* Supplied records:
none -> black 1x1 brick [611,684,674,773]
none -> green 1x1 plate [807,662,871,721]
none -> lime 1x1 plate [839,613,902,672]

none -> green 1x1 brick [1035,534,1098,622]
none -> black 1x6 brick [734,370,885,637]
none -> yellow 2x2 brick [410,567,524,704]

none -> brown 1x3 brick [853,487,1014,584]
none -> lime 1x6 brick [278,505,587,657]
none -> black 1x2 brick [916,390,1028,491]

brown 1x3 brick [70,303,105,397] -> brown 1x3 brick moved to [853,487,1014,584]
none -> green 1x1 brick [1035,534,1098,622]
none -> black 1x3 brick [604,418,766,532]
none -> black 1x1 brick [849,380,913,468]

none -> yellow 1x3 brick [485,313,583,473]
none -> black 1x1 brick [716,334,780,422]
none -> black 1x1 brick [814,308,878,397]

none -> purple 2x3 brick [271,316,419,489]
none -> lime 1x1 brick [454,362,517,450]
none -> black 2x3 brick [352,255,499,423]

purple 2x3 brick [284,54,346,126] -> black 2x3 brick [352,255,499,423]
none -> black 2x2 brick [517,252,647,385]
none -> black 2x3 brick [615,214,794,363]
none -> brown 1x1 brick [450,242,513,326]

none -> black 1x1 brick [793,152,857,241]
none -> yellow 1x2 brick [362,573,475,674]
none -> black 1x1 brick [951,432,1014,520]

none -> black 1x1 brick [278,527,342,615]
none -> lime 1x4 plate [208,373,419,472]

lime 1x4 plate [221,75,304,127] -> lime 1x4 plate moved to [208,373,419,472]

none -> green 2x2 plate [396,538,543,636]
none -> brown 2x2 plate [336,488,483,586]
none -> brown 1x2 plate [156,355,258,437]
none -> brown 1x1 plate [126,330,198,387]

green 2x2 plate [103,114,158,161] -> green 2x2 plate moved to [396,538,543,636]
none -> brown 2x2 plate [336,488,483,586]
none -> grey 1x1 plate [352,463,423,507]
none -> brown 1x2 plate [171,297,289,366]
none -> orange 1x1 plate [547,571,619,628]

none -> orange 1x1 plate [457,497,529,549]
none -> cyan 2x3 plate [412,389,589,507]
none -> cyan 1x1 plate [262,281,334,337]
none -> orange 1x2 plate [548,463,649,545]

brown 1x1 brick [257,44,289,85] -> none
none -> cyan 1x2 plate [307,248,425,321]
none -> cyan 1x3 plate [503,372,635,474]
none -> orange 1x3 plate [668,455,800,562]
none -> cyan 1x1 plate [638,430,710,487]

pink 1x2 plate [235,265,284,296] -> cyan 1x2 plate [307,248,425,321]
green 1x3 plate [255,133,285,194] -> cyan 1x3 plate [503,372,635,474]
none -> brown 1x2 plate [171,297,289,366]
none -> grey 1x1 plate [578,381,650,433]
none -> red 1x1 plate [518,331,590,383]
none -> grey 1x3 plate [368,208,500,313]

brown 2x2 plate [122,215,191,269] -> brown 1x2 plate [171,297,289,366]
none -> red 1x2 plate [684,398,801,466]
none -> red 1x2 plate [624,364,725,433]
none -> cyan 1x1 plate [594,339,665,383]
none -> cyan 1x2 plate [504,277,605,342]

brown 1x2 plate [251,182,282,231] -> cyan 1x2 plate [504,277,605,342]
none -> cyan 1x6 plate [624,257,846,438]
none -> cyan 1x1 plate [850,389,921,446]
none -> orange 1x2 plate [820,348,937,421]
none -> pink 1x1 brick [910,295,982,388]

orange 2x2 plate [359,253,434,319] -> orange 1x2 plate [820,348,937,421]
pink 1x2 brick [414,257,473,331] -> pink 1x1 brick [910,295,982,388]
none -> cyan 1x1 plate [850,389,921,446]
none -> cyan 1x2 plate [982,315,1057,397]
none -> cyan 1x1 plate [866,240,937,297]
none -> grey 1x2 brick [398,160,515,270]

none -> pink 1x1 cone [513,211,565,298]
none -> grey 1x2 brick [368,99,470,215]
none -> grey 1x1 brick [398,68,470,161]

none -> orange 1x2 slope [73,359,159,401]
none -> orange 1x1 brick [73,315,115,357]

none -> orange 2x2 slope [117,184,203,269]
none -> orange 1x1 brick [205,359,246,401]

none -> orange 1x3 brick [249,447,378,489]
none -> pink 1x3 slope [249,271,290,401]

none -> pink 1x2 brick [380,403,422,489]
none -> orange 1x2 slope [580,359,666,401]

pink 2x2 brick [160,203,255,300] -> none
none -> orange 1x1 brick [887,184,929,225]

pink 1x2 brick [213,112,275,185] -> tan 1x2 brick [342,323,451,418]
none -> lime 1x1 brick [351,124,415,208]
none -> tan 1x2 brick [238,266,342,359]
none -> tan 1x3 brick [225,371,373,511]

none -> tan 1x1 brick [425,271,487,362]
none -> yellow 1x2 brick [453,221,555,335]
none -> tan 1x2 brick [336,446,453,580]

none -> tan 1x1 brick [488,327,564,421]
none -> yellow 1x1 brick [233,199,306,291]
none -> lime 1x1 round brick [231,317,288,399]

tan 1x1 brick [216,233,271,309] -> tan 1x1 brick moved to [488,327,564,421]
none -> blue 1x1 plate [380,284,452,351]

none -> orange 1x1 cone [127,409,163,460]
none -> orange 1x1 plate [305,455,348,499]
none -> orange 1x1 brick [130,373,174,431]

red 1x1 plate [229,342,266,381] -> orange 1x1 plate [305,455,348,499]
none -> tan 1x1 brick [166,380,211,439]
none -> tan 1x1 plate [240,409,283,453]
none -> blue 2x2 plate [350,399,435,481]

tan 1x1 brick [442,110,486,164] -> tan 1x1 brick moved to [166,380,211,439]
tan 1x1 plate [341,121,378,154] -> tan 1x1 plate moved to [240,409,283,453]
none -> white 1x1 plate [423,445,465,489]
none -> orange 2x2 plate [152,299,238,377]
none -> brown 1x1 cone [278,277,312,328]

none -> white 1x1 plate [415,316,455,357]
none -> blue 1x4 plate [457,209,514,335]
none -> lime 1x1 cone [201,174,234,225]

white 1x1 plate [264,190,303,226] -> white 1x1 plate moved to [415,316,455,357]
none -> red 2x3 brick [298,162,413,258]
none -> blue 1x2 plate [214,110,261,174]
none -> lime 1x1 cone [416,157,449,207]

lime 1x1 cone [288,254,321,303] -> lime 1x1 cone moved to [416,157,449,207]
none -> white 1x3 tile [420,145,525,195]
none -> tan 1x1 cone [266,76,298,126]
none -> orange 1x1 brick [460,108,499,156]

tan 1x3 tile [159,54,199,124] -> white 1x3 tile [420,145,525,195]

* Your task: Each record should be given again exactly as it reads.

* Result for this task:
none -> black 1x1 brick [611,684,674,773]
none -> green 1x1 plate [807,662,871,721]
none -> lime 1x1 plate [839,613,902,672]

none -> green 1x1 brick [1035,534,1098,622]
none -> black 1x6 brick [734,370,885,637]
none -> yellow 2x2 brick [410,567,524,704]

none -> brown 1x3 brick [853,487,1014,584]
none -> lime 1x6 brick [278,505,587,657]
none -> black 1x2 brick [916,390,1028,491]

brown 1x3 brick [70,303,105,397] -> brown 1x3 brick moved to [853,487,1014,584]
none -> green 1x1 brick [1035,534,1098,622]
none -> black 1x3 brick [604,418,766,532]
none -> black 1x1 brick [849,380,913,468]

none -> yellow 1x3 brick [485,313,583,473]
none -> black 1x1 brick [716,334,780,422]
none -> black 1x1 brick [814,308,878,397]

none -> purple 2x3 brick [271,316,419,489]
none -> lime 1x1 brick [454,362,517,450]
none -> black 2x3 brick [352,255,499,423]

purple 2x3 brick [284,54,346,126] -> black 2x3 brick [352,255,499,423]
none -> black 2x2 brick [517,252,647,385]
none -> black 2x3 brick [615,214,794,363]
none -> brown 1x1 brick [450,242,513,326]

none -> black 1x1 brick [793,152,857,241]
none -> yellow 1x2 brick [362,573,475,674]
none -> black 1x1 brick [951,432,1014,520]

none -> black 1x1 brick [278,527,342,615]
none -> lime 1x4 plate [208,373,419,472]

lime 1x4 plate [221,75,304,127] -> lime 1x4 plate moved to [208,373,419,472]

none -> green 2x2 plate [396,538,543,636]
none -> brown 2x2 plate [336,488,483,586]
none -> brown 1x2 plate [156,355,258,437]
none -> brown 1x1 plate [126,330,198,387]

green 2x2 plate [103,114,158,161] -> green 2x2 plate moved to [396,538,543,636]
none -> brown 2x2 plate [336,488,483,586]
none -> grey 1x1 plate [352,463,423,507]
none -> brown 1x2 plate [171,297,289,366]
none -> orange 1x1 plate [547,571,619,628]

none -> orange 1x1 plate [457,497,529,549]
none -> cyan 2x3 plate [412,389,589,507]
none -> cyan 1x1 plate [262,281,334,337]
none -> orange 1x2 plate [548,463,649,545]

brown 1x1 brick [257,44,289,85] -> none
none -> cyan 1x2 plate [307,248,425,321]
none -> cyan 1x3 plate [503,372,635,474]
none -> orange 1x3 plate [668,455,800,562]
none -> cyan 1x1 plate [638,430,710,487]

pink 1x2 plate [235,265,284,296] -> cyan 1x2 plate [307,248,425,321]
green 1x3 plate [255,133,285,194] -> cyan 1x3 plate [503,372,635,474]
none -> brown 1x2 plate [171,297,289,366]
none -> grey 1x1 plate [578,381,650,433]
none -> red 1x1 plate [518,331,590,383]
none -> grey 1x3 plate [368,208,500,313]

brown 2x2 plate [122,215,191,269] -> brown 1x2 plate [171,297,289,366]
none -> red 1x2 plate [684,398,801,466]
none -> red 1x2 plate [624,364,725,433]
none -> cyan 1x1 plate [594,339,665,383]
none -> cyan 1x2 plate [504,277,605,342]

brown 1x2 plate [251,182,282,231] -> cyan 1x2 plate [504,277,605,342]
none -> cyan 1x6 plate [624,257,846,438]
none -> cyan 1x1 plate [850,389,921,446]
none -> orange 1x2 plate [820,348,937,421]
none -> pink 1x1 brick [910,295,982,388]

orange 2x2 plate [359,253,434,319] -> orange 1x2 plate [820,348,937,421]
pink 1x2 brick [414,257,473,331] -> pink 1x1 brick [910,295,982,388]
none -> cyan 1x1 plate [850,389,921,446]
none -> cyan 1x2 plate [982,315,1057,397]
none -> cyan 1x1 plate [866,240,937,297]
none -> grey 1x2 brick [398,160,515,270]

none -> pink 1x1 cone [513,211,565,298]
none -> grey 1x2 brick [368,99,470,215]
none -> grey 1x1 brick [398,68,470,161]

none -> orange 1x2 slope [73,359,159,401]
none -> orange 1x1 brick [73,315,115,357]

none -> orange 2x2 slope [117,184,203,269]
none -> orange 1x1 brick [205,359,246,401]

none -> orange 1x3 brick [249,447,378,489]
none -> pink 1x3 slope [249,271,290,401]

none -> pink 1x2 brick [380,403,422,489]
none -> orange 1x2 slope [580,359,666,401]

pink 2x2 brick [160,203,255,300] -> none
none -> orange 1x1 brick [887,184,929,225]

pink 1x2 brick [213,112,275,185] -> tan 1x2 brick [342,323,451,418]
none -> lime 1x1 brick [351,124,415,208]
none -> tan 1x2 brick [238,266,342,359]
none -> tan 1x3 brick [225,371,373,511]

none -> tan 1x1 brick [425,271,487,362]
none -> yellow 1x2 brick [453,221,555,335]
none -> tan 1x2 brick [336,446,453,580]

none -> tan 1x1 brick [488,327,564,421]
none -> yellow 1x1 brick [233,199,306,291]
none -> lime 1x1 round brick [231,317,288,399]

tan 1x1 brick [216,233,271,309] -> tan 1x1 brick moved to [488,327,564,421]
none -> blue 1x1 plate [380,284,452,351]

none -> orange 1x1 cone [127,409,163,460]
none -> orange 1x1 plate [305,455,348,499]
none -> orange 1x1 brick [130,373,174,431]

red 1x1 plate [229,342,266,381] -> orange 1x1 plate [305,455,348,499]
none -> tan 1x1 brick [166,380,211,439]
none -> tan 1x1 plate [240,409,283,453]
none -> blue 2x2 plate [350,399,435,481]

tan 1x1 brick [442,110,486,164] -> tan 1x1 brick moved to [166,380,211,439]
tan 1x1 plate [341,121,378,154] -> tan 1x1 plate moved to [240,409,283,453]
none -> white 1x1 plate [423,445,465,489]
none -> orange 2x2 plate [152,299,238,377]
none -> brown 1x1 cone [278,277,312,328]

none -> white 1x1 plate [415,316,455,357]
none -> blue 1x4 plate [457,209,514,335]
none -> lime 1x1 cone [201,174,234,225]

white 1x1 plate [264,190,303,226] -> white 1x1 plate moved to [415,316,455,357]
none -> red 2x3 brick [298,162,413,258]
none -> blue 1x2 plate [214,110,261,174]
none -> lime 1x1 cone [416,157,449,207]

lime 1x1 cone [288,254,321,303] -> lime 1x1 cone moved to [416,157,449,207]
none -> white 1x3 tile [420,145,525,195]
none -> tan 1x1 cone [266,76,298,126]
none -> orange 1x1 brick [460,108,499,156]

tan 1x3 tile [159,54,199,124] -> white 1x3 tile [420,145,525,195]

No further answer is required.